Segment Start: Extracted entries

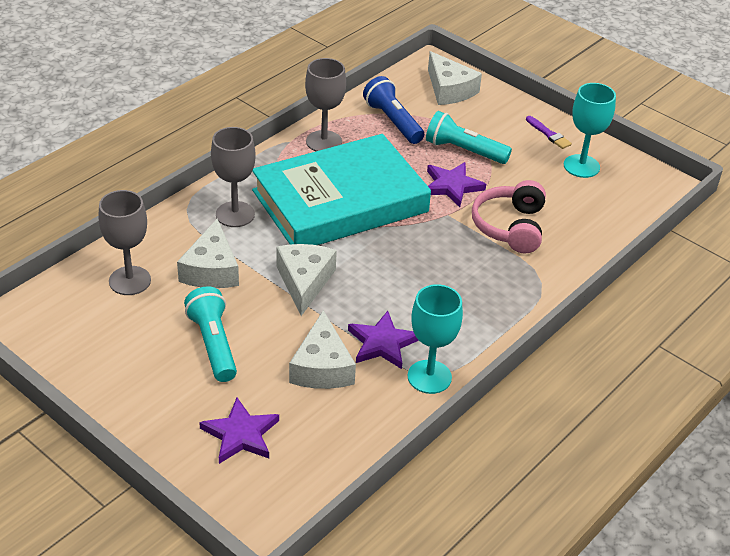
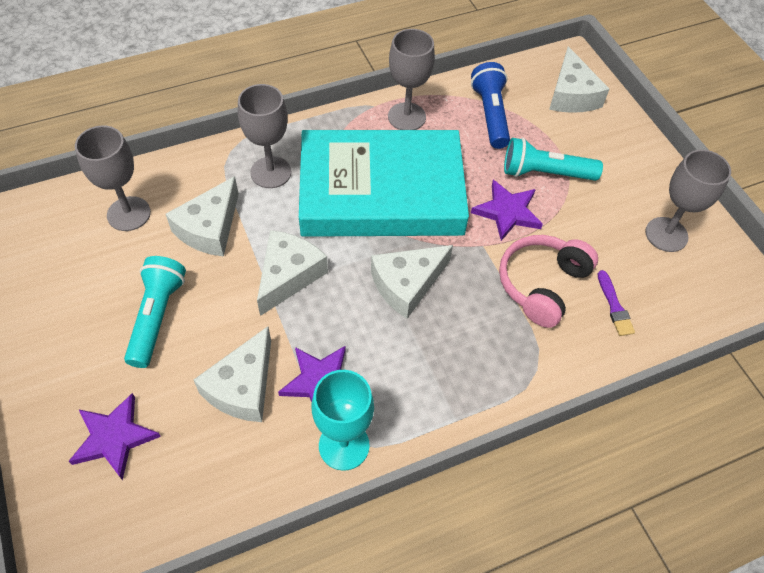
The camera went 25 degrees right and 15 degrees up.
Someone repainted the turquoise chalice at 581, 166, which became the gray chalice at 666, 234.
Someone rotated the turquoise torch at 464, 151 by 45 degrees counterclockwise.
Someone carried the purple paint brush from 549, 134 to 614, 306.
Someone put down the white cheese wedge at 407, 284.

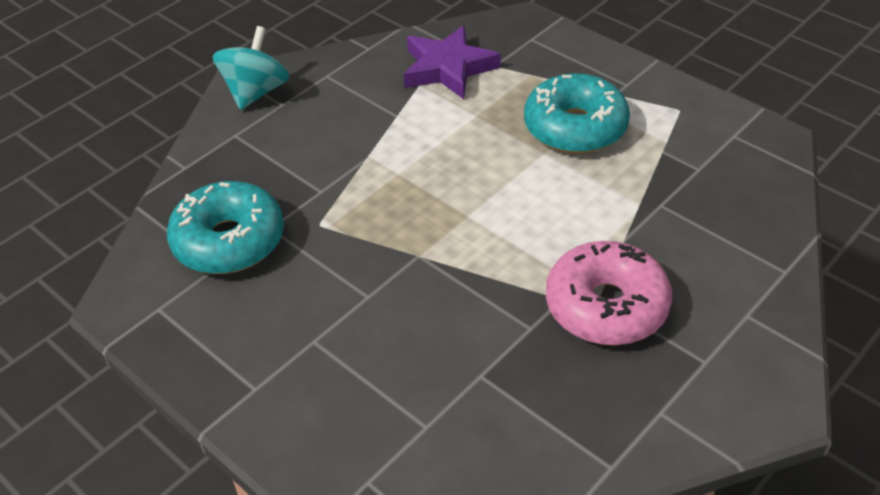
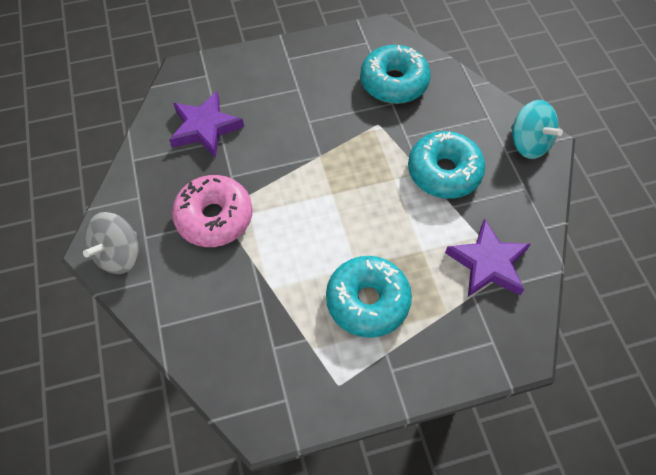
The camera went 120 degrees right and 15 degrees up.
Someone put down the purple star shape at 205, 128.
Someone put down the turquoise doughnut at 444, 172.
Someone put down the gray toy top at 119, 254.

Segment End: Extracted entries
Segment Start: Extracted entries

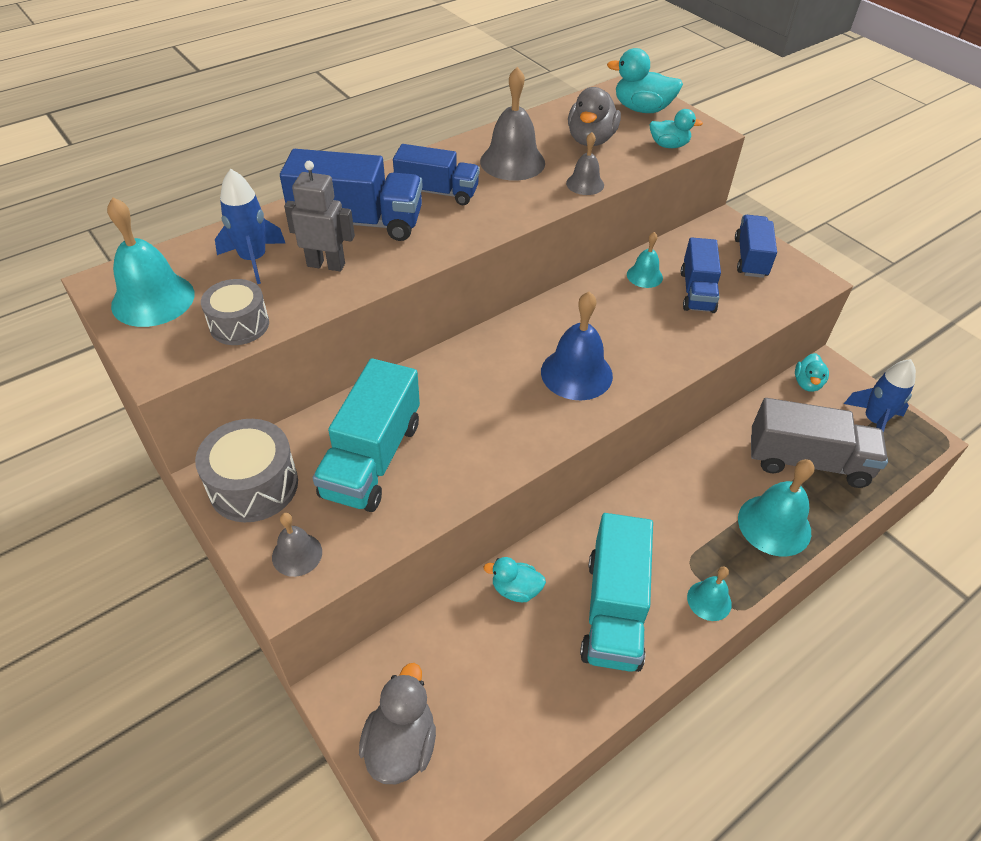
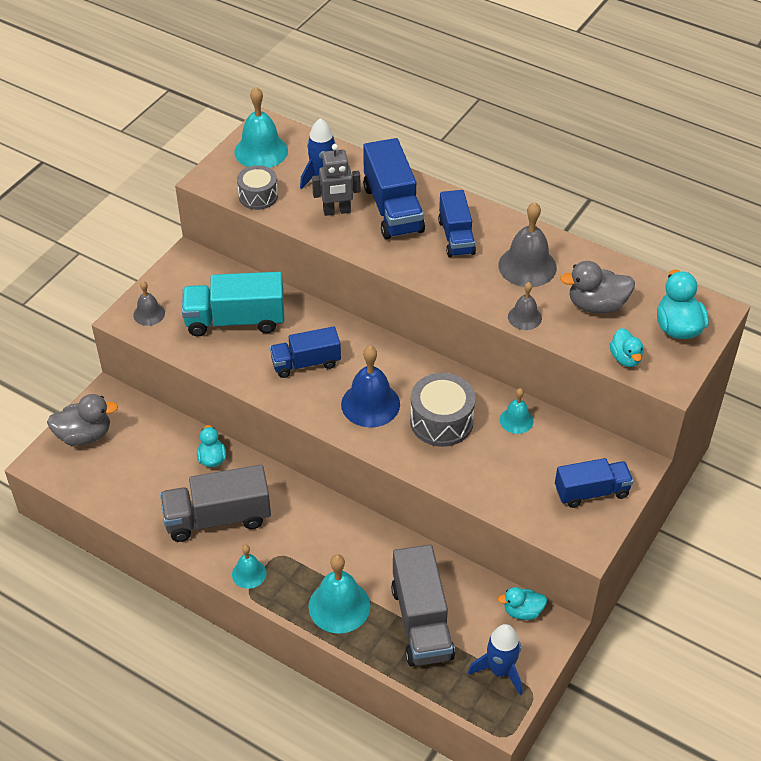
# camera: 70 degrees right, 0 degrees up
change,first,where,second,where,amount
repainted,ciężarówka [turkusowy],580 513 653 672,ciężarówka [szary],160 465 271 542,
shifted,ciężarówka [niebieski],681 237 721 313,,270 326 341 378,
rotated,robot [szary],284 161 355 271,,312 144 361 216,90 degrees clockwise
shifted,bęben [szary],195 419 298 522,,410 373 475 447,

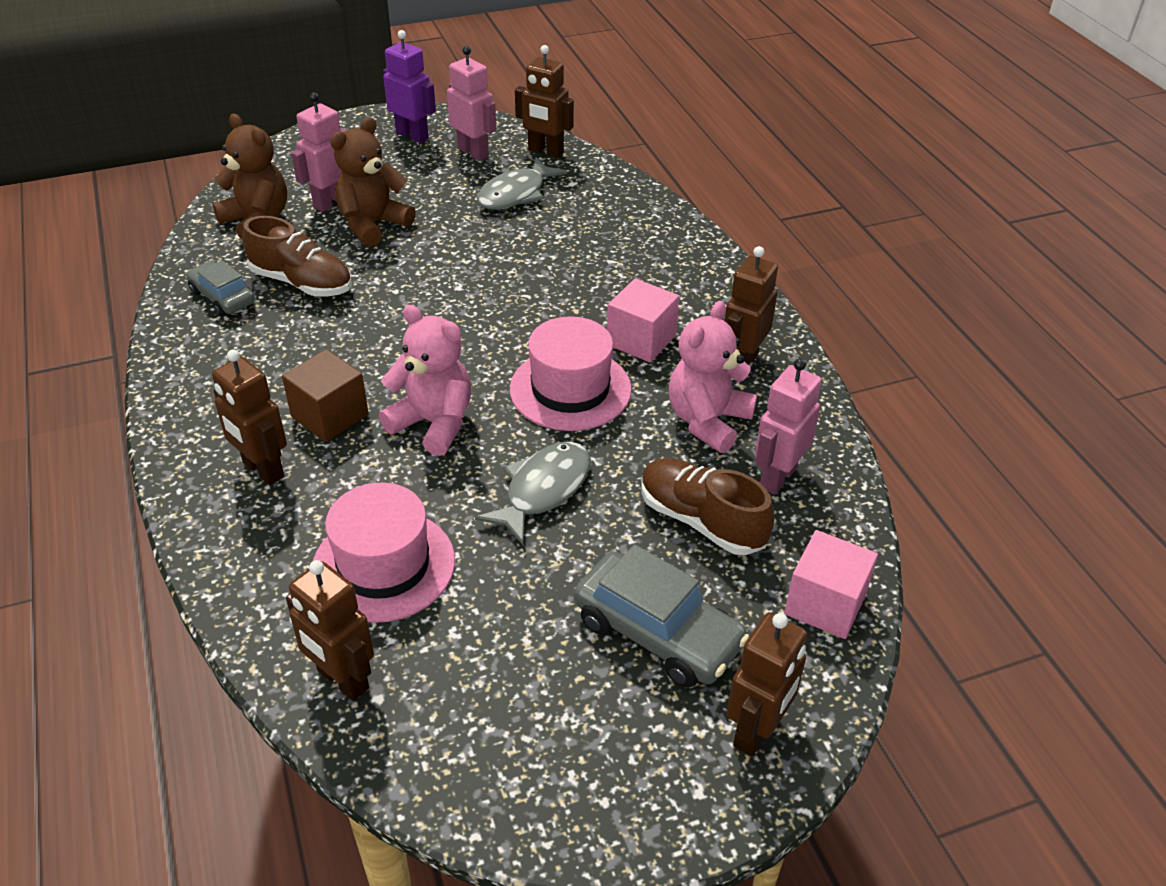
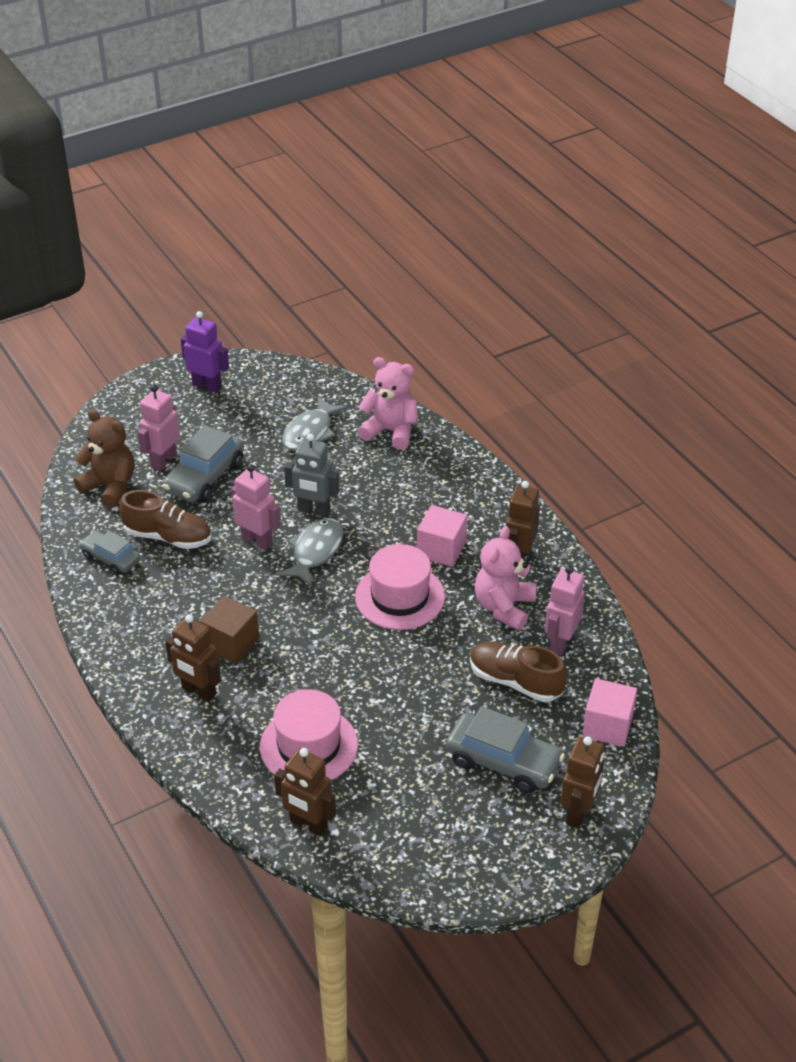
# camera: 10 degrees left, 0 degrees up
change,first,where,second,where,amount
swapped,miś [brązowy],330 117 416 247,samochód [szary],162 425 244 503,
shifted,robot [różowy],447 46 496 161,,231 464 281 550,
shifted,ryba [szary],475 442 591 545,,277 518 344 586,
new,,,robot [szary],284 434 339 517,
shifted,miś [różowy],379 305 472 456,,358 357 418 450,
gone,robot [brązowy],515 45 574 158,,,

Segment End: Extracted entries

Assigned task: Go line by line through the data, copying each one that contains the word "ciężarówka".

Solution for this exercise:
repainted,ciężarówka [turkusowy],580 513 653 672,ciężarówka [szary],160 465 271 542,
shifted,ciężarówka [niebieski],681 237 721 313,,270 326 341 378,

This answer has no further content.